* **EXERCISE PROMPT**: Word for word, set down the records and skip each picture.
:::
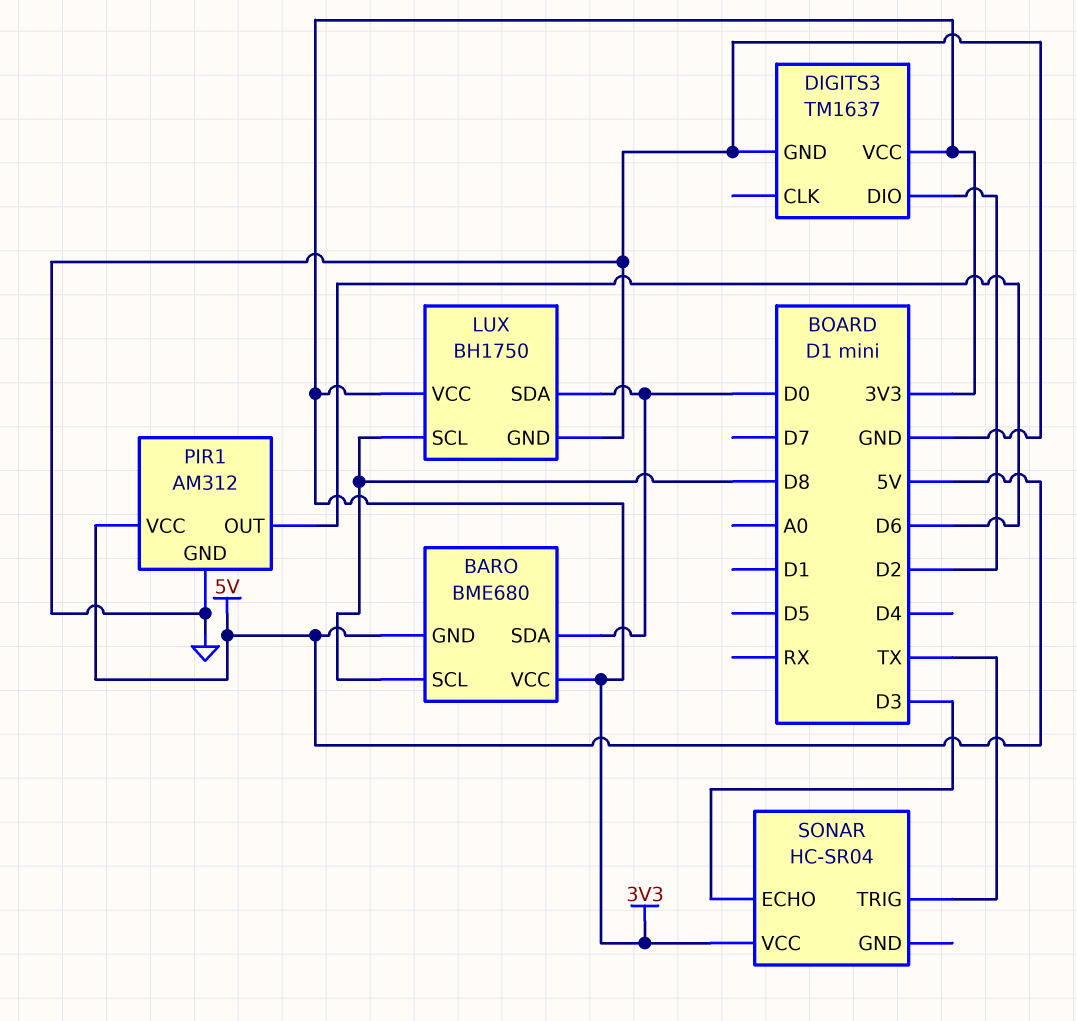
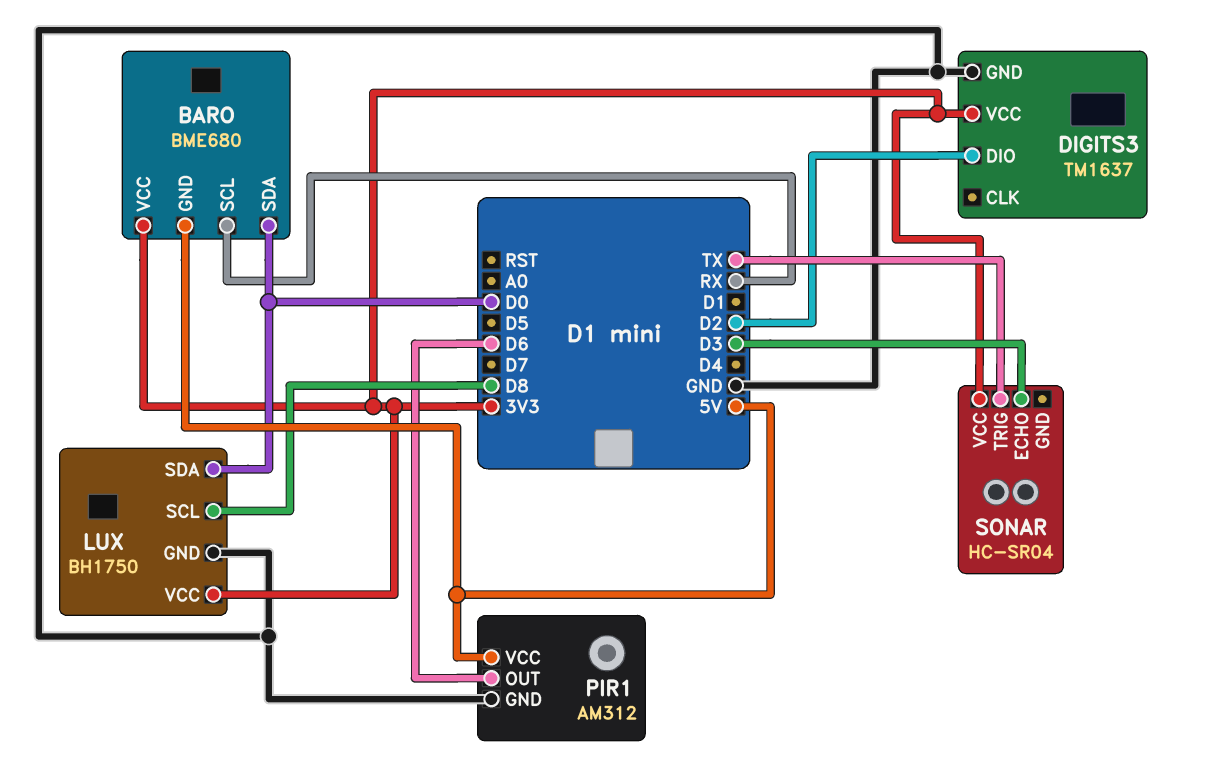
BARO pin SCL: D8 -> RX

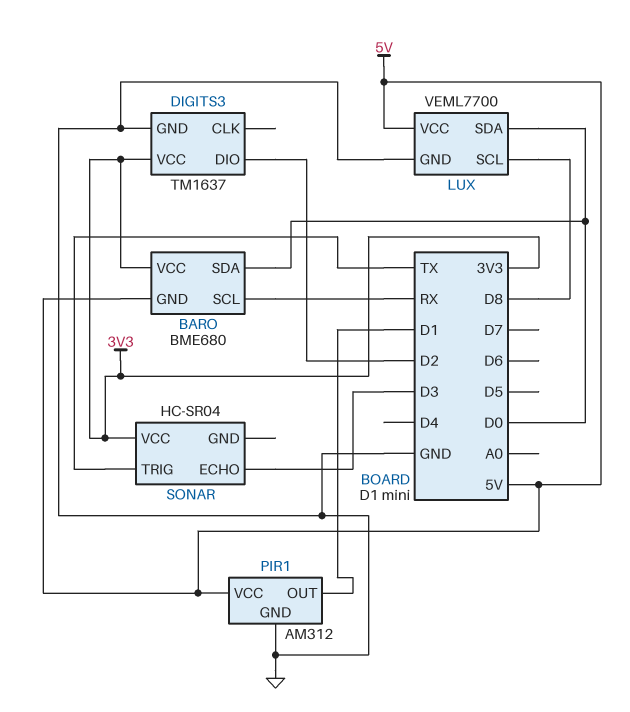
LUX: BH1750 -> VEML7700
LUX pin VCC: 3V3 -> 5V
PIR1 pin OUT: D6 -> D1

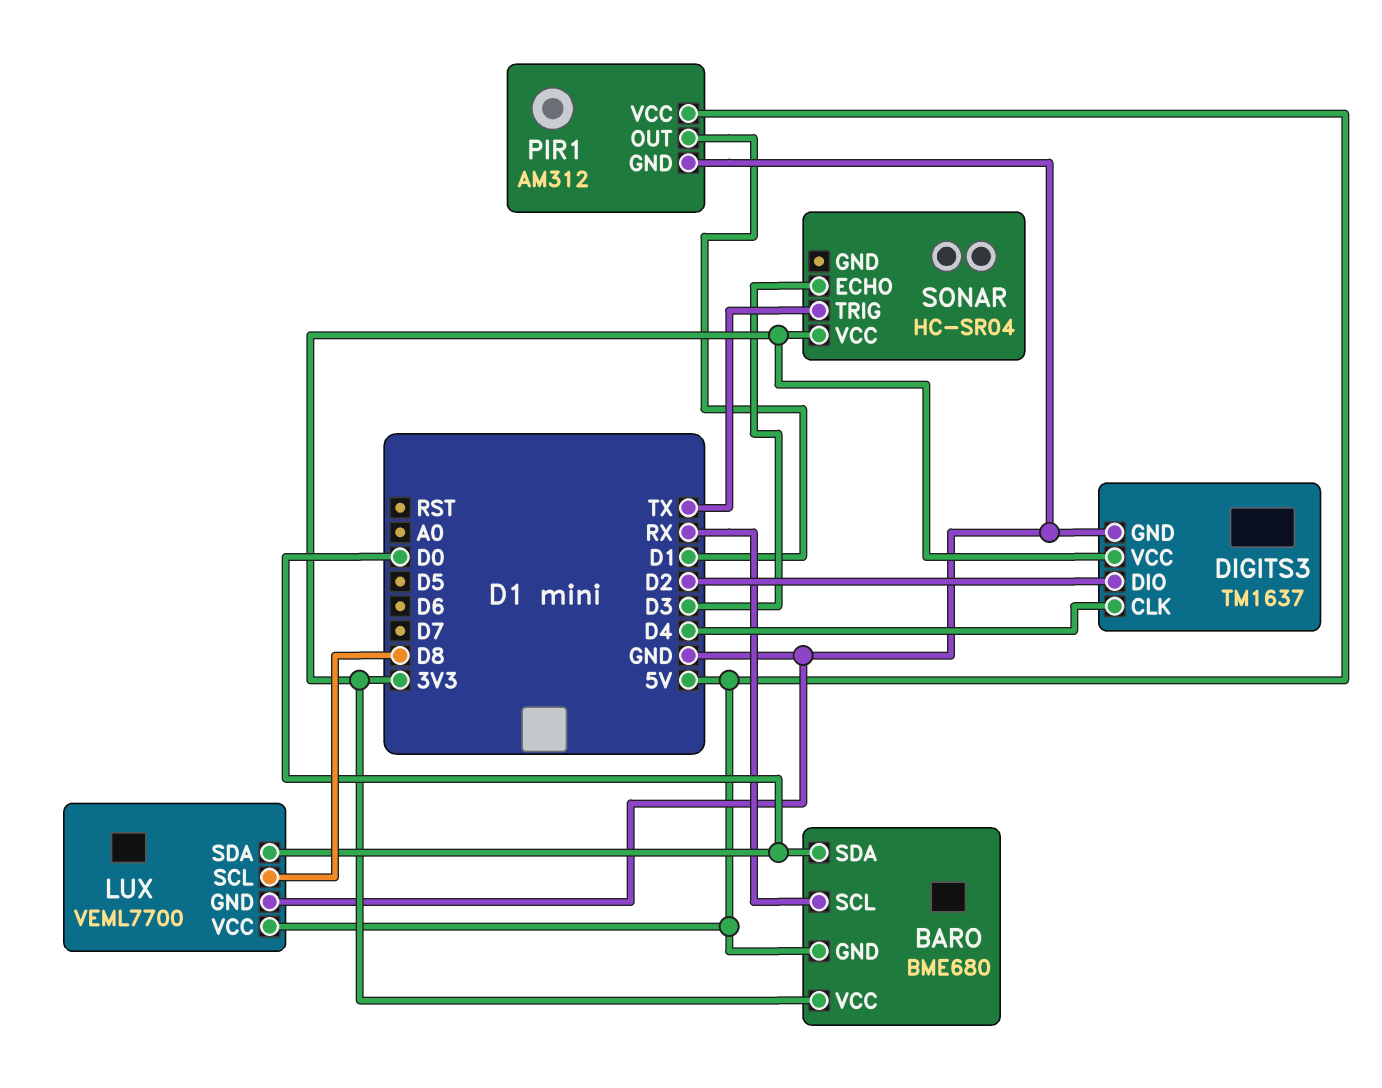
DIGITS3 pin CLK: none -> D4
:::
* **ANSWER TO THIS EXERCISE**:
BARO pin SCL: D8 -> RX

LUX: BH1750 -> VEML7700
LUX pin VCC: 3V3 -> 5V
PIR1 pin OUT: D6 -> D1

DIGITS3 pin CLK: none -> D4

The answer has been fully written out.